Saved data entries
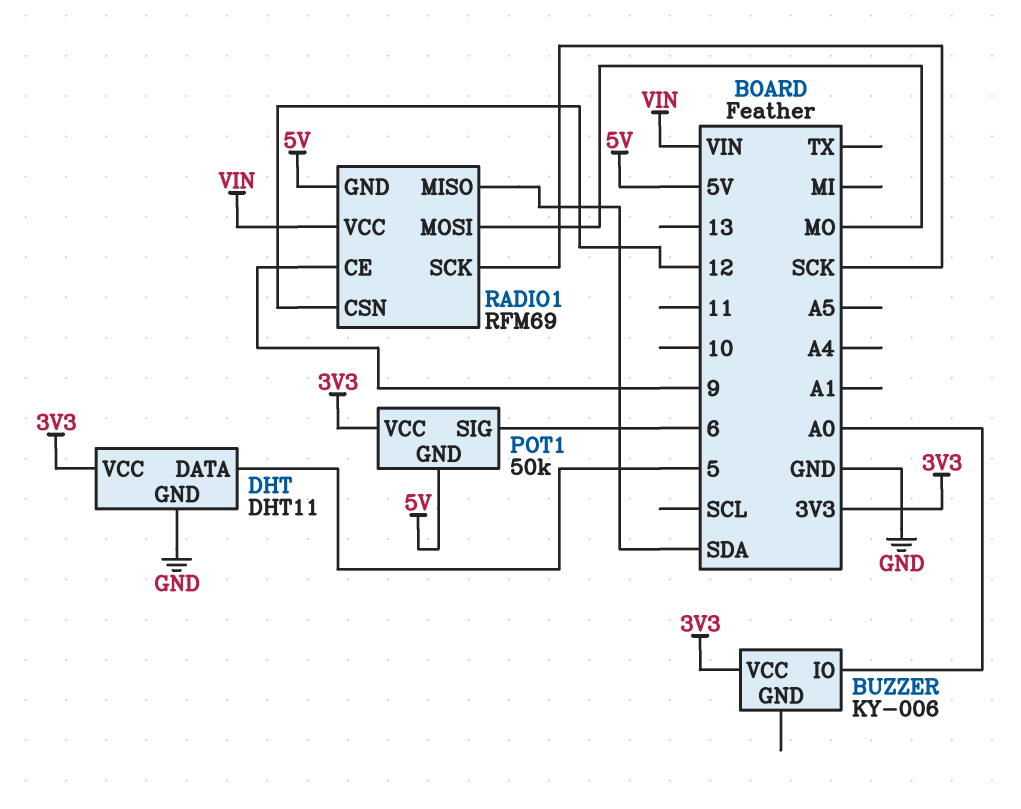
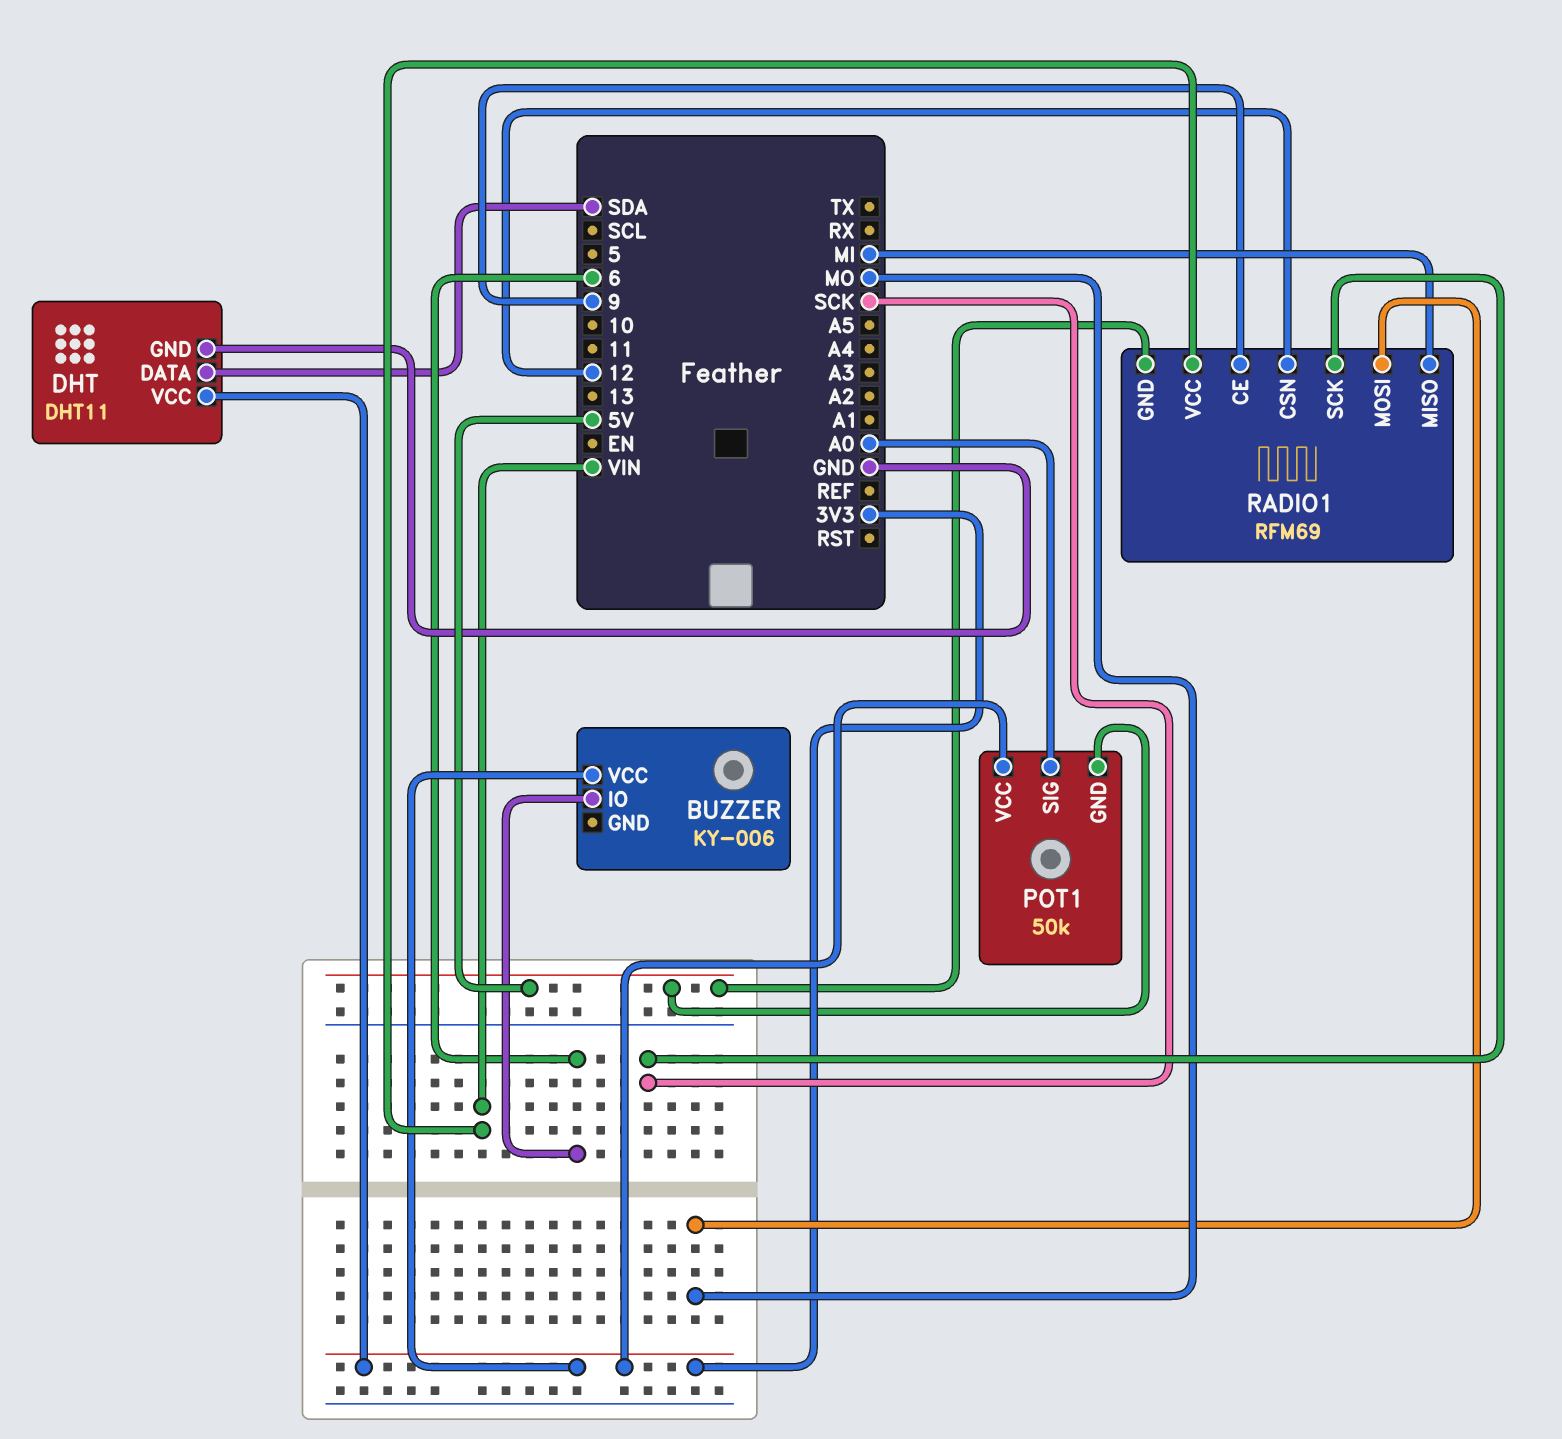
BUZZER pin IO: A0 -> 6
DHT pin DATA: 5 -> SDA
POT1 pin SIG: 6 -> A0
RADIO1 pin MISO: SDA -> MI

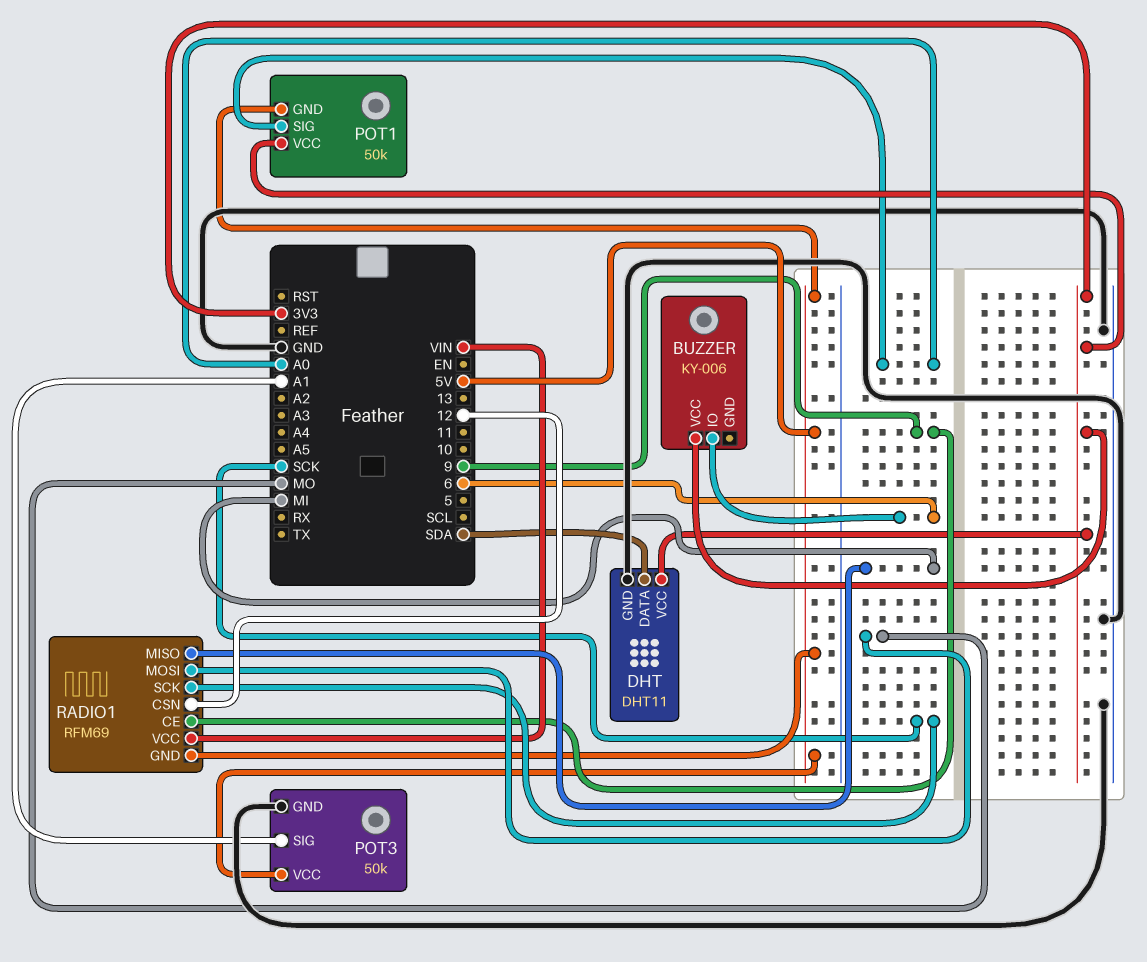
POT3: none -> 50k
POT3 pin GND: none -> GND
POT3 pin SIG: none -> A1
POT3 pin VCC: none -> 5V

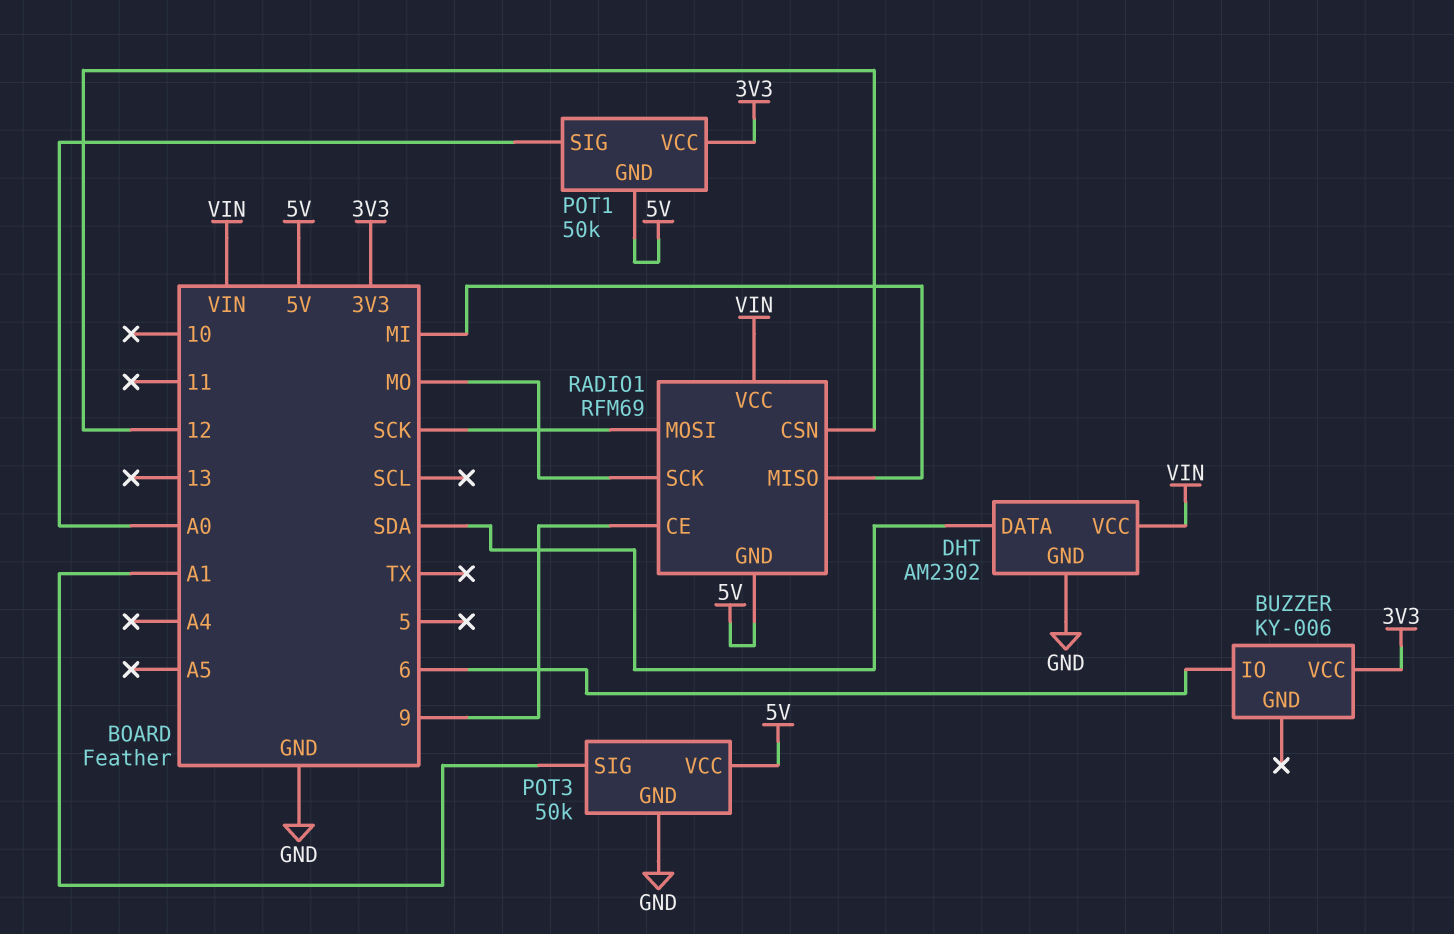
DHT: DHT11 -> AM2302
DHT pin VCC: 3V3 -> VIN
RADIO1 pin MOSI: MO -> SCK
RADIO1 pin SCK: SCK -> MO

> Problem
Return the lines exactly, from the one containing "POT3: none -> 50k" through the last line above, including both ends and excluding every picture.

> Problem solution
POT3: none -> 50k
POT3 pin GND: none -> GND
POT3 pin SIG: none -> A1
POT3 pin VCC: none -> 5V

DHT: DHT11 -> AM2302
DHT pin VCC: 3V3 -> VIN
RADIO1 pin MOSI: MO -> SCK
RADIO1 pin SCK: SCK -> MO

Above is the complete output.